■ EXERCISE DIRECTIONS
Return the records exactly as they appear below, omitting the pictures.

■ Scene images with change listings
++++++++

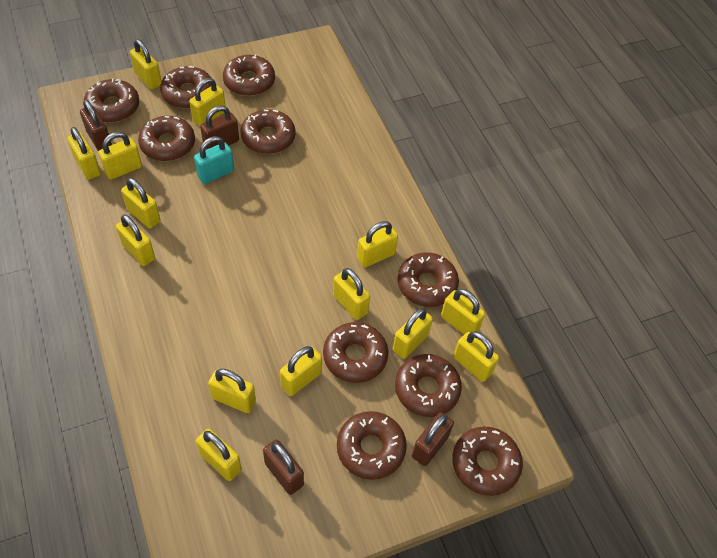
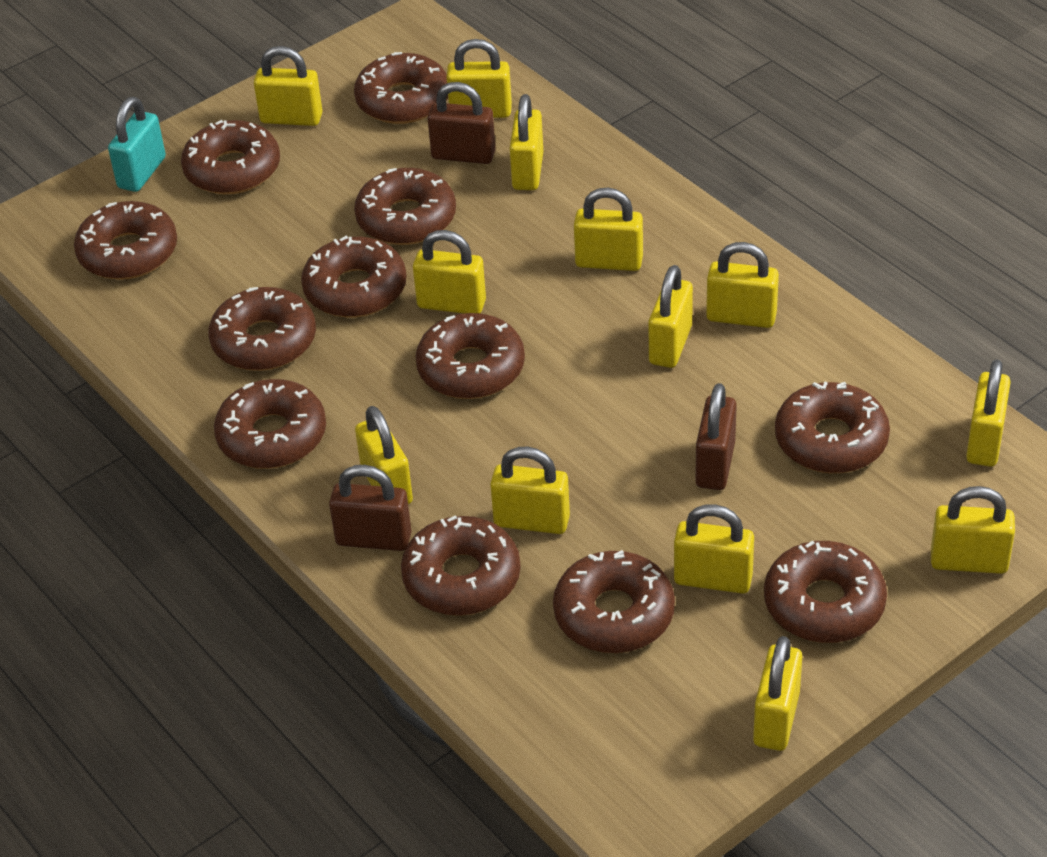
brown donut: 10 -> 12
brown padlock: 4 -> 3
yellow padlock: 14 -> 13

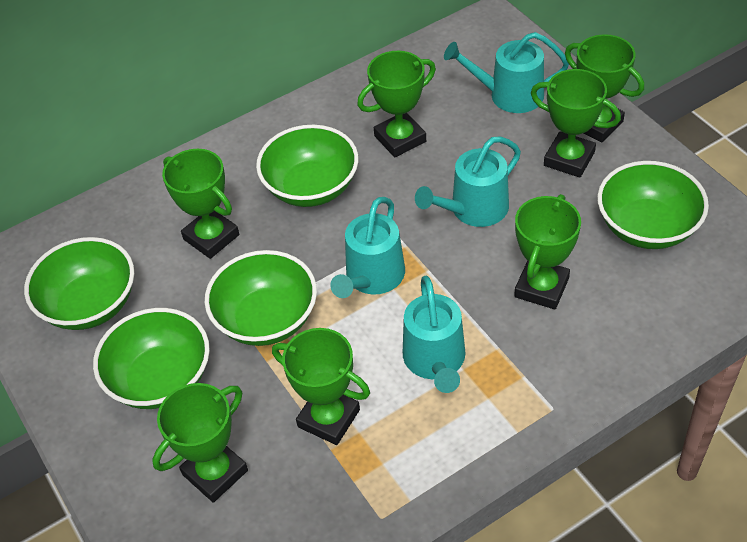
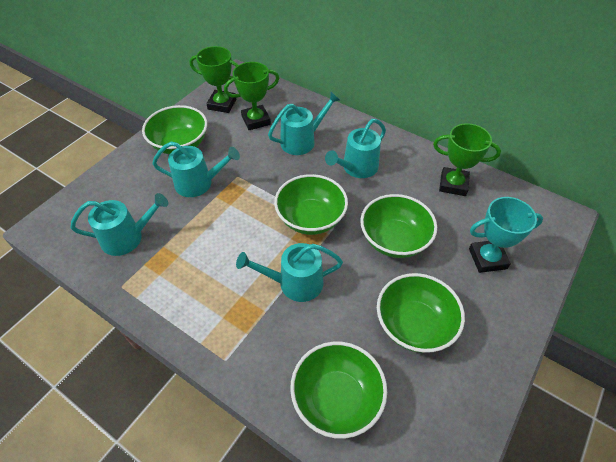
green trophy: 7 -> 3
turquoise trophy: 0 -> 1
turquoise watering can: 4 -> 5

++++++++

■ RESPONSE AREA
brown donut: 10 -> 12
brown padlock: 4 -> 3
yellow padlock: 14 -> 13

green trophy: 7 -> 3
turquoise trophy: 0 -> 1
turquoise watering can: 4 -> 5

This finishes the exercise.